_EXERCISE PROMPT_
Somewhere below is a line with "purple hourglass: 0 -> 1" and, later, a line with "red cactus: 2 -> 3"; repeat those two lines and all the lines between them, exactly as they are.

(DATA FOR ANALYSIS Opens)

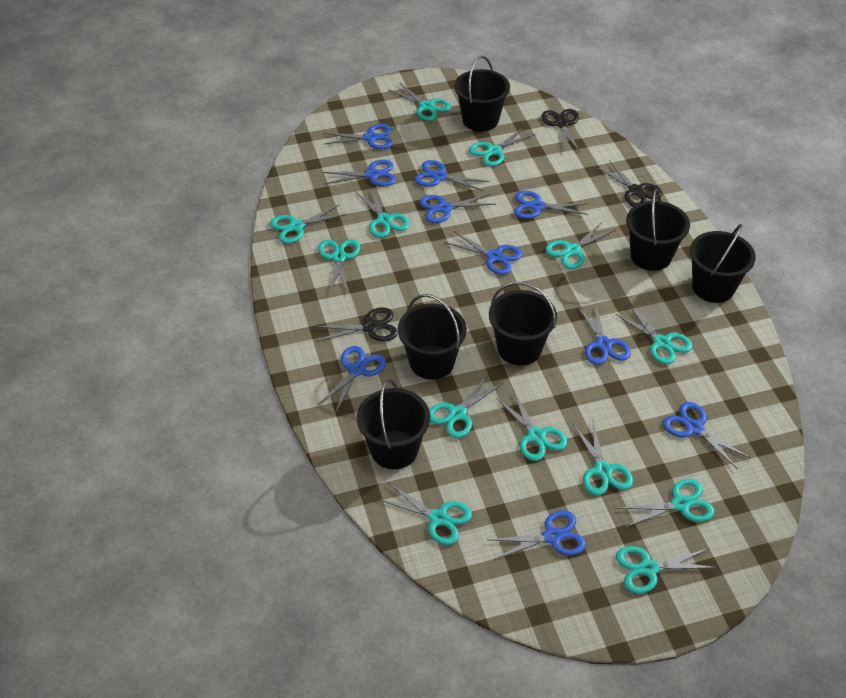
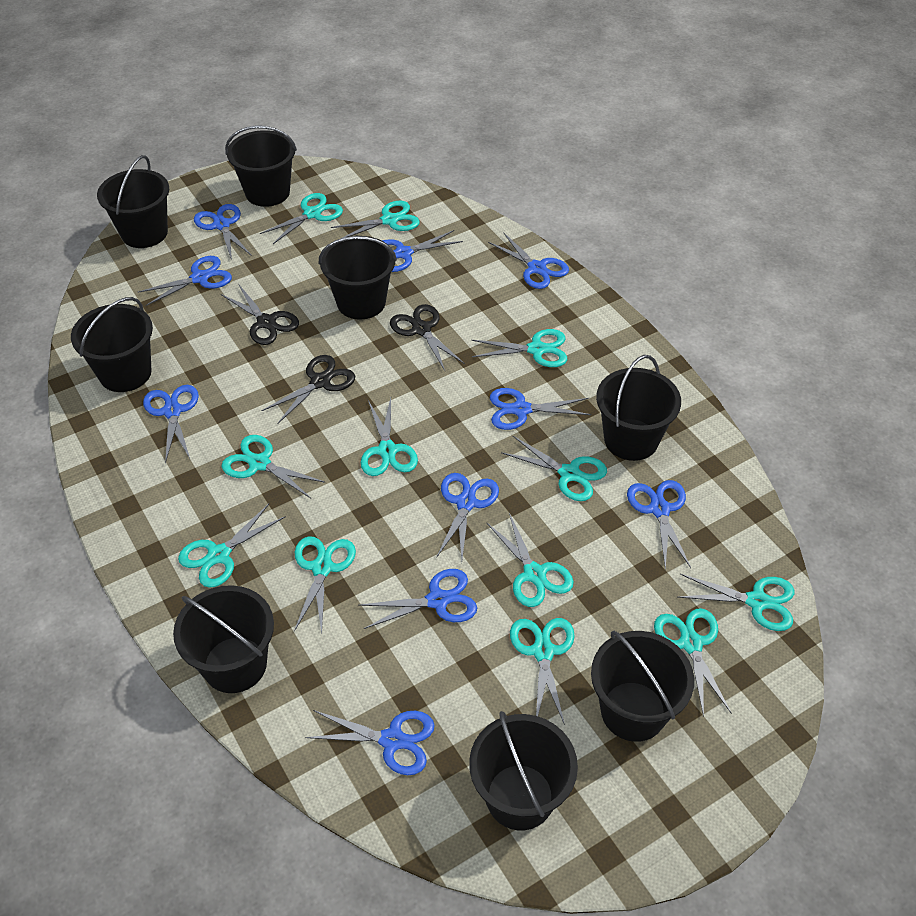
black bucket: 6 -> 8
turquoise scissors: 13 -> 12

(DATA FOR ANALYSIS Closes)
(DATA FOR ANALYSIS Opens)

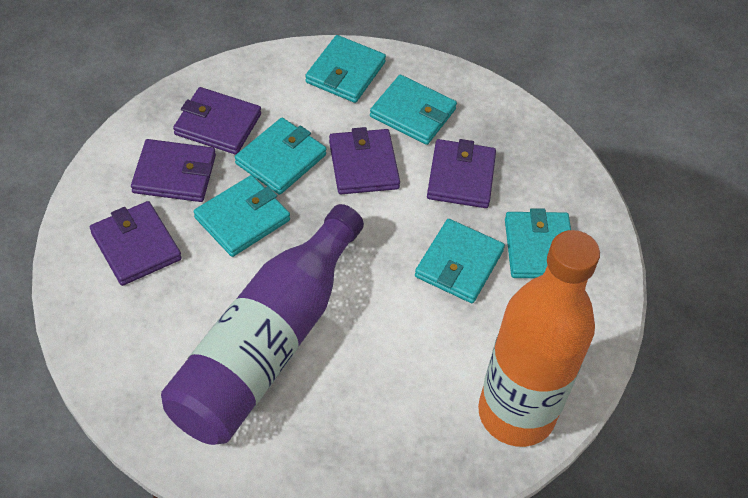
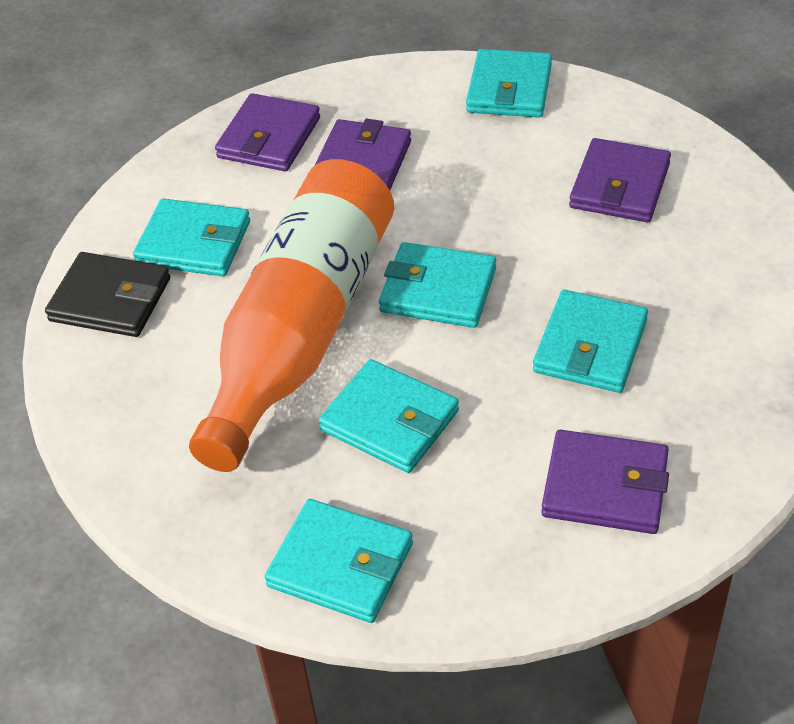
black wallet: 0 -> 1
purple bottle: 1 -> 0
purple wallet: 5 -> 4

(DATA FOR ANALYSIS Closes)
(DATA FOR ANALYSIS Opens)

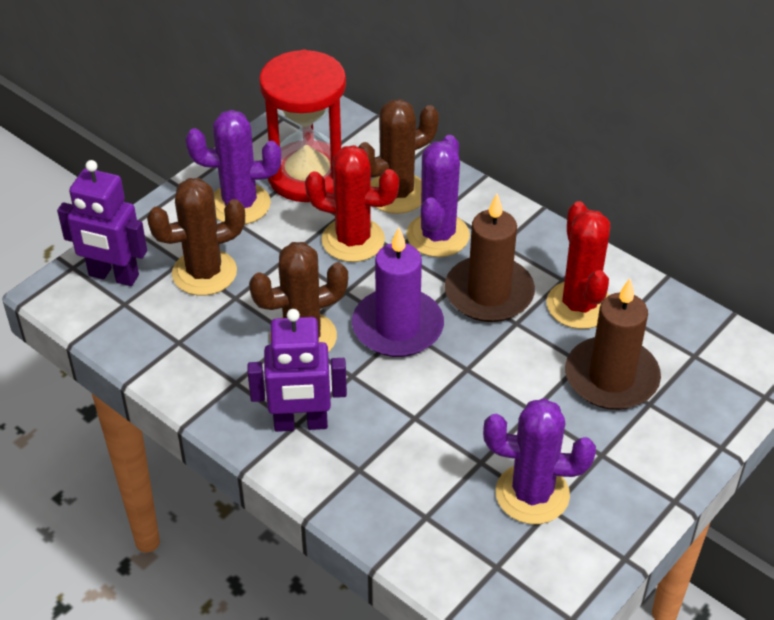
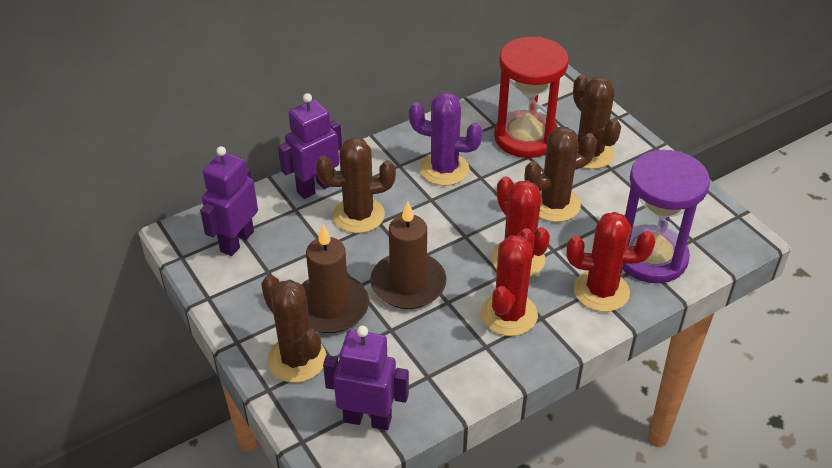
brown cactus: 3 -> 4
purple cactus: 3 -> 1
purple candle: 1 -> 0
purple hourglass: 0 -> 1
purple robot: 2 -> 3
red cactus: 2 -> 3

(DATA FOR ANALYSIS Closes)

_WRITTEN RESPONSE_
purple hourglass: 0 -> 1
purple robot: 2 -> 3
red cactus: 2 -> 3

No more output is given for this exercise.